WHAT THE TASK REQUIRES: Take the line that contains "moved,SnowWhiteDominoTile,560 579 603" and every line below it to the end of the entries, and give them again exactly, leaving out any pictures.

*** Opening INFORMATION ***

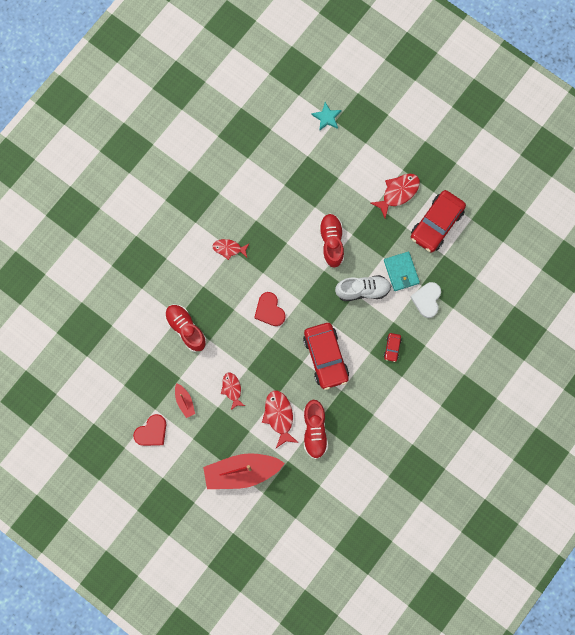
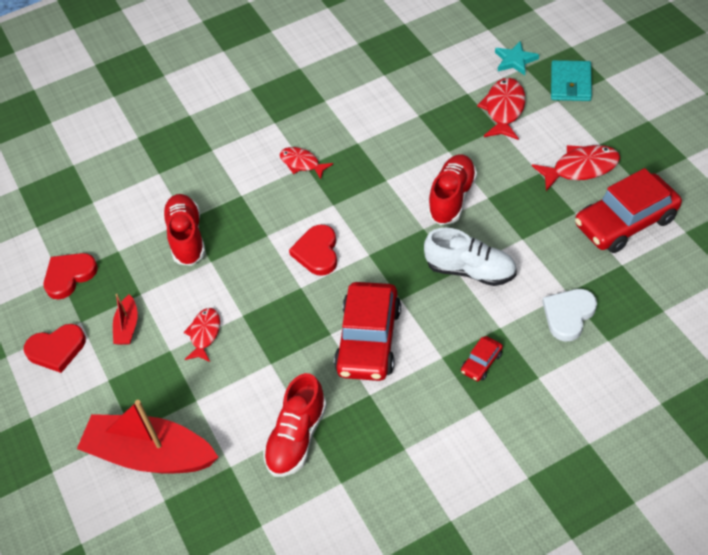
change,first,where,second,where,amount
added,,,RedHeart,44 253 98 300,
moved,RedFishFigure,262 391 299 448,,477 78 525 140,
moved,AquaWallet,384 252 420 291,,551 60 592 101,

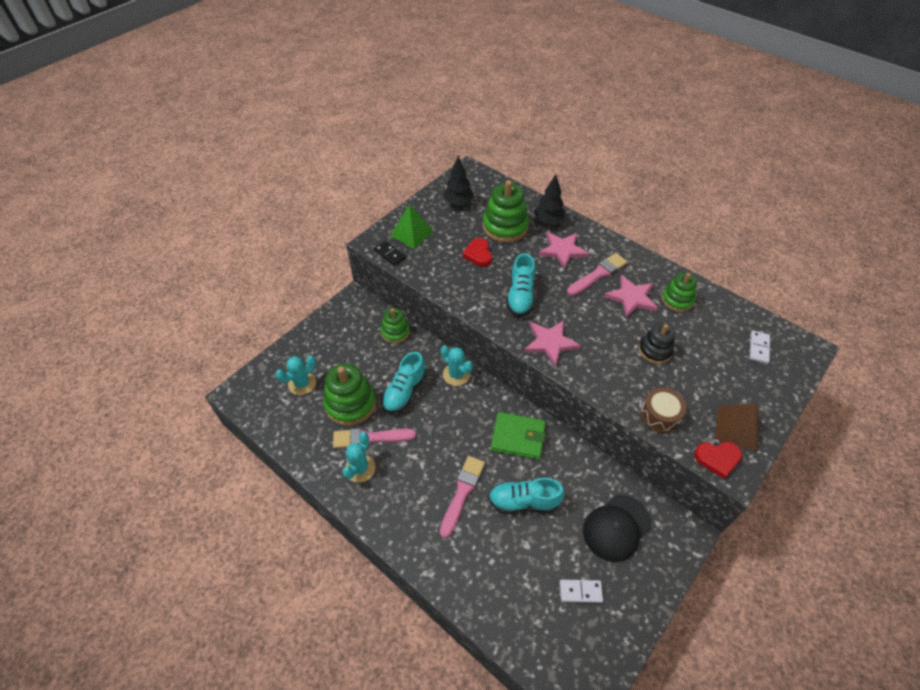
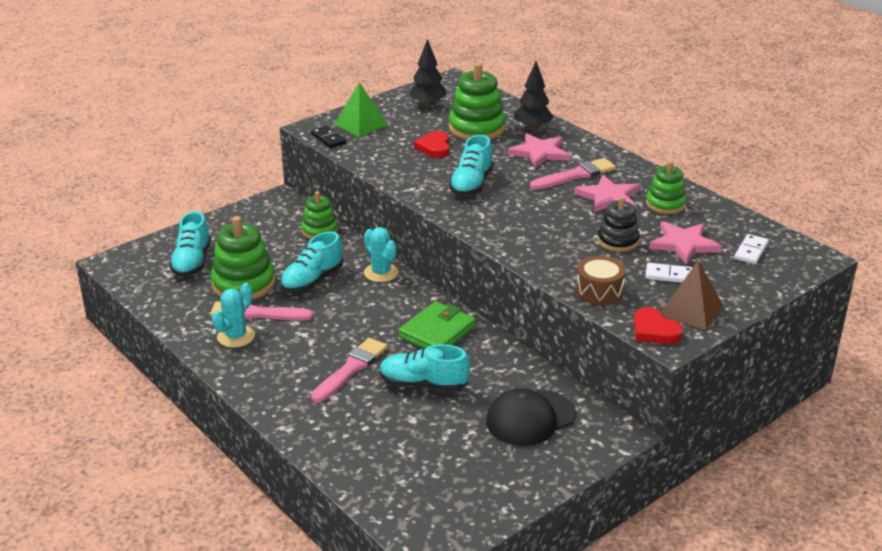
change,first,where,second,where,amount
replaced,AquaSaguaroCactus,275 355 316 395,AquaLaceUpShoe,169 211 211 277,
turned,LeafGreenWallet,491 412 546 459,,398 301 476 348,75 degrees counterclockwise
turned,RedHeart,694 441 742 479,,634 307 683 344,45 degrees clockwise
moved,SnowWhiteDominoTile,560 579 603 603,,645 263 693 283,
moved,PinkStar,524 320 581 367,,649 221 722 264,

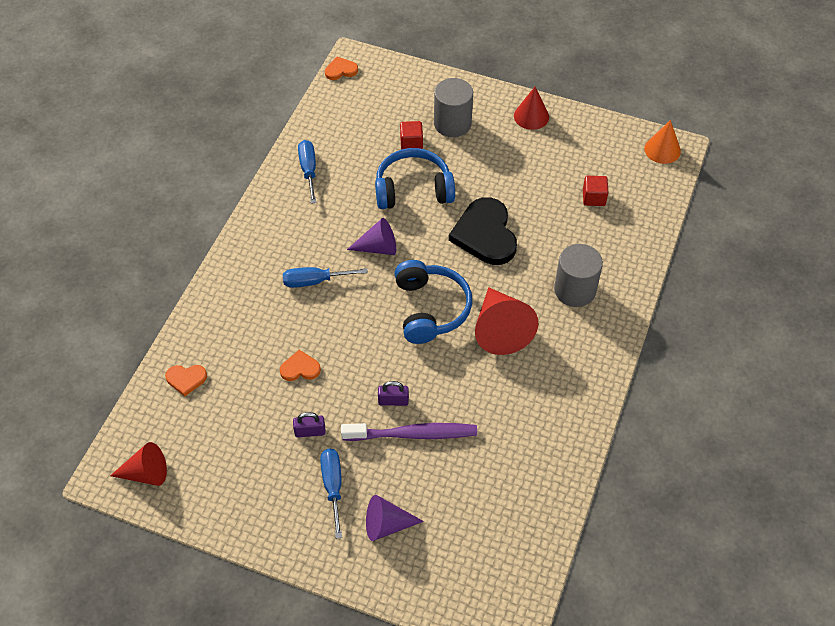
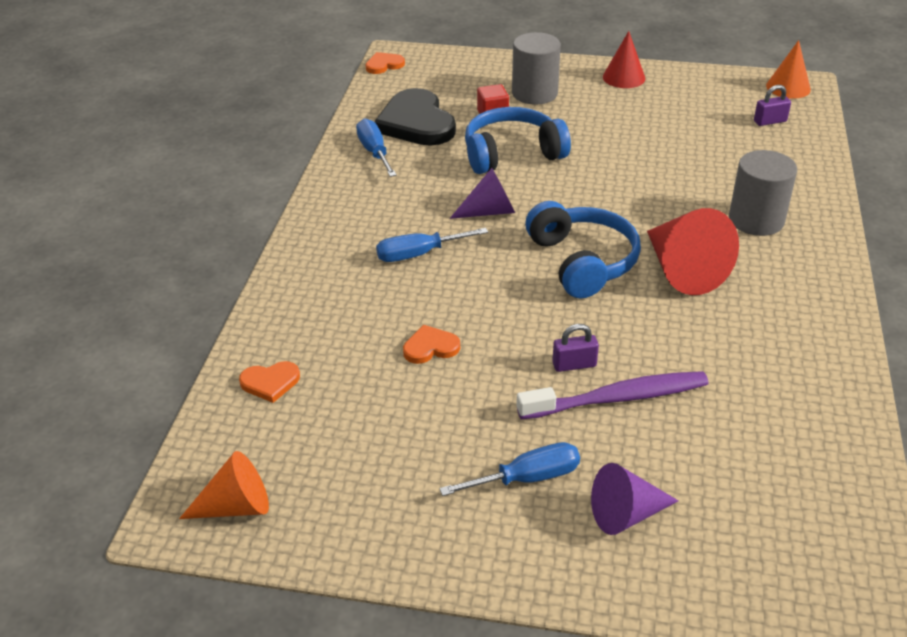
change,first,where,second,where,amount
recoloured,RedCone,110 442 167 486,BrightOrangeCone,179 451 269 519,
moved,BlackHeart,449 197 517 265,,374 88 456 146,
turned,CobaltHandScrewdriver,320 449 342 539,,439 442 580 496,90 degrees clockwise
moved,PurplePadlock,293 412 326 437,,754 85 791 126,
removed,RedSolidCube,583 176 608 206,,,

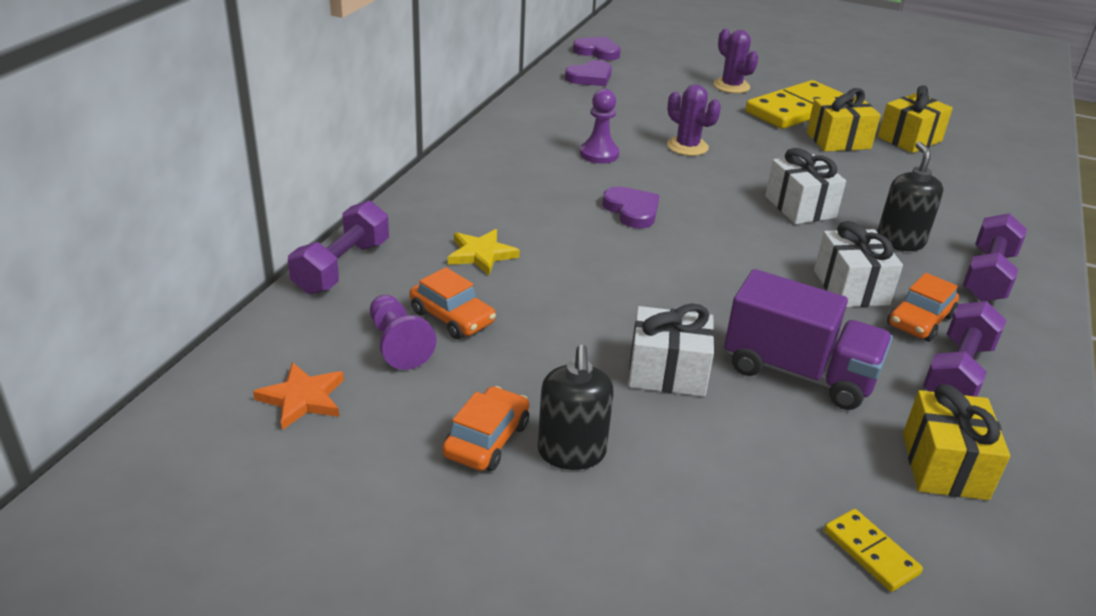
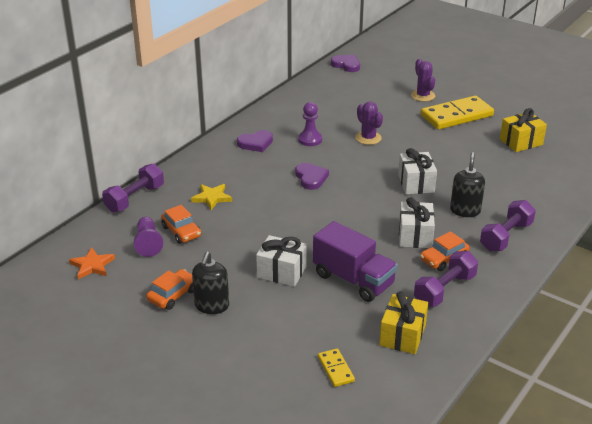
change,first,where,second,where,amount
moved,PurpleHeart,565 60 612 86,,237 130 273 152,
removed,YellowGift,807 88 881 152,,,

*** Closing INFORMATION ***

RESPONSE BELOW:
moved,SnowWhiteDominoTile,560 579 603 603,,645 263 693 283,
moved,PinkStar,524 320 581 367,,649 221 722 264,

change,first,where,second,where,amount
recoloured,RedCone,110 442 167 486,BrightOrangeCone,179 451 269 519,
moved,BlackHeart,449 197 517 265,,374 88 456 146,
turned,CobaltHandScrewdriver,320 449 342 539,,439 442 580 496,90 degrees clockwise
moved,PurplePadlock,293 412 326 437,,754 85 791 126,
removed,RedSolidCube,583 176 608 206,,,

change,first,where,second,where,amount
moved,PurpleHeart,565 60 612 86,,237 130 273 152,
removed,YellowGift,807 88 881 152,,,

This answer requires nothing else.